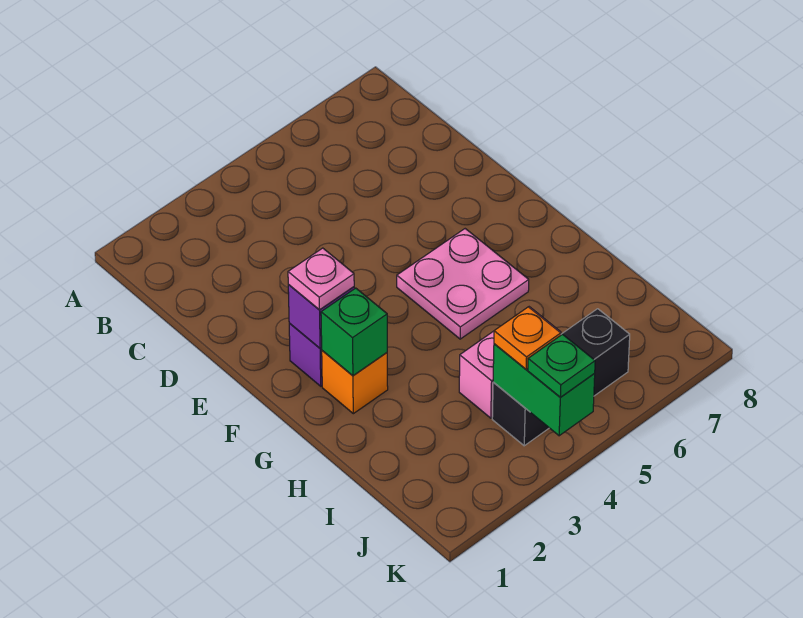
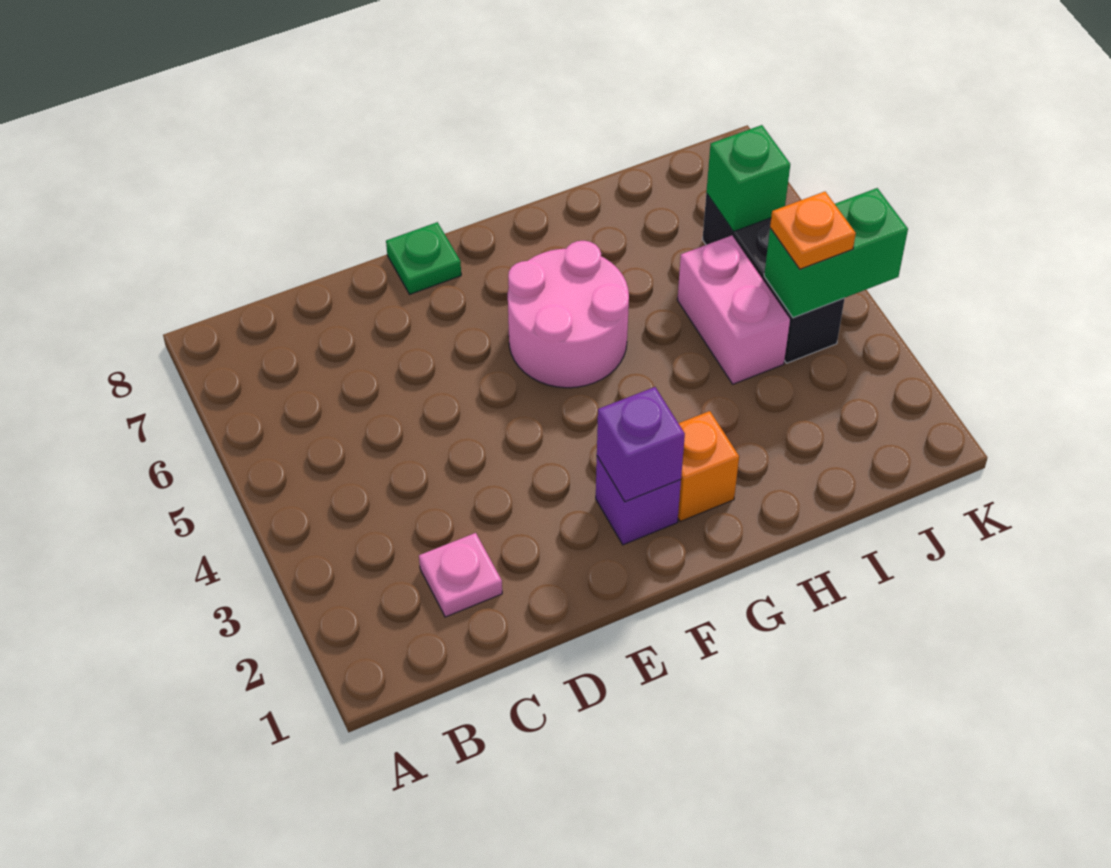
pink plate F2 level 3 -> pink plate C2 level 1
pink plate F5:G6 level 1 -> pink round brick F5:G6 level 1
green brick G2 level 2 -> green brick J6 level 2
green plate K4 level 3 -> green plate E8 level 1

_____

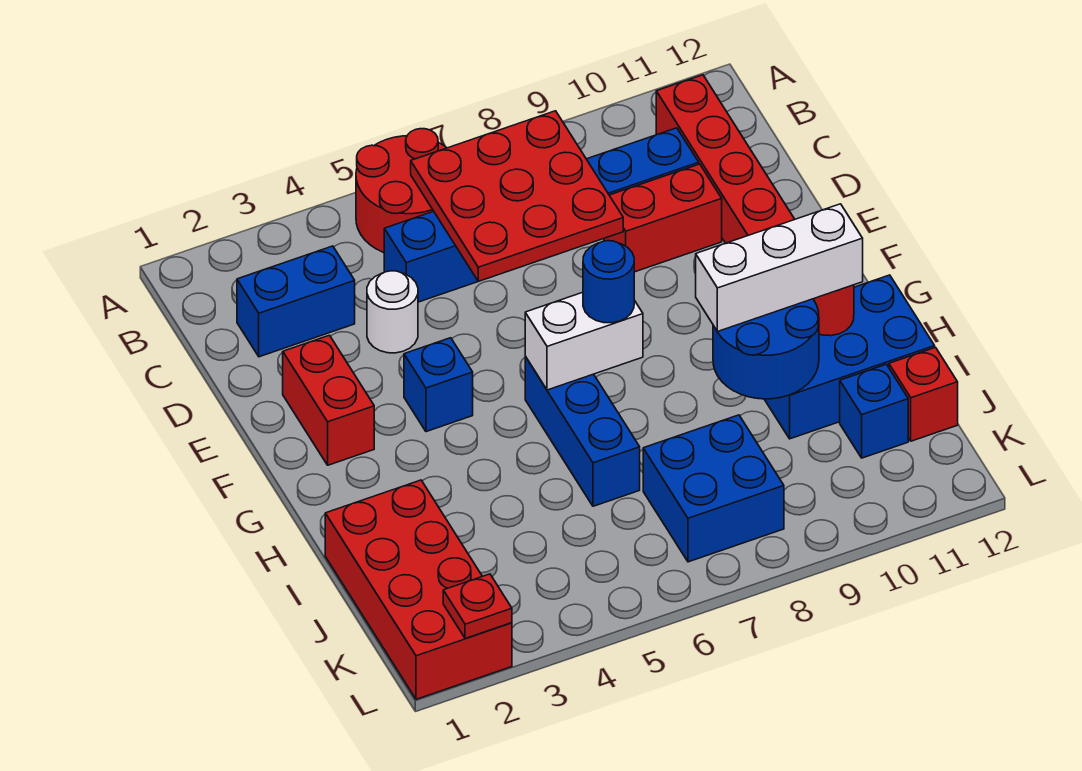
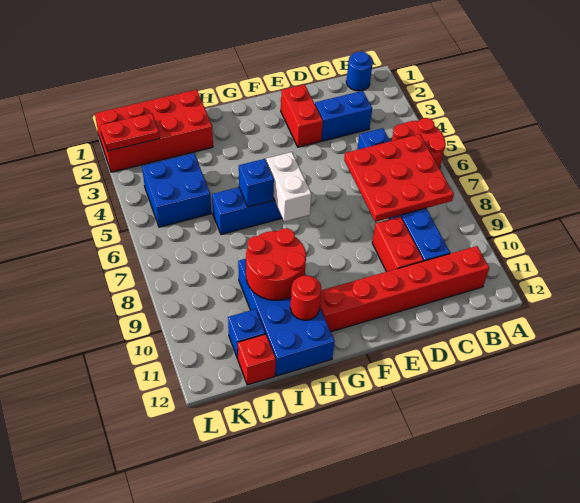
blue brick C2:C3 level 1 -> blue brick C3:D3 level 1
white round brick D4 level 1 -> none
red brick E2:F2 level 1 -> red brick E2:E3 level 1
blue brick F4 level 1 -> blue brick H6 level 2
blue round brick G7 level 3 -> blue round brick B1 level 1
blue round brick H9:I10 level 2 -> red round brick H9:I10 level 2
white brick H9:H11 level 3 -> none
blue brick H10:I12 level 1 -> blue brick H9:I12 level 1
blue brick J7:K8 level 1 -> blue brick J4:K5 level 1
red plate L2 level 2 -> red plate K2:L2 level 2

_____

- _Problem statement_
Retype only this portion of the data above: the line containing "blue round brick H9:I10", the line containing "red plate L2", and all lines between them, exactly.

- _Output of the task_
blue round brick H9:I10 level 2 -> red round brick H9:I10 level 2
white brick H9:H11 level 3 -> none
blue brick H10:I12 level 1 -> blue brick H9:I12 level 1
blue brick J7:K8 level 1 -> blue brick J4:K5 level 1
red plate L2 level 2 -> red plate K2:L2 level 2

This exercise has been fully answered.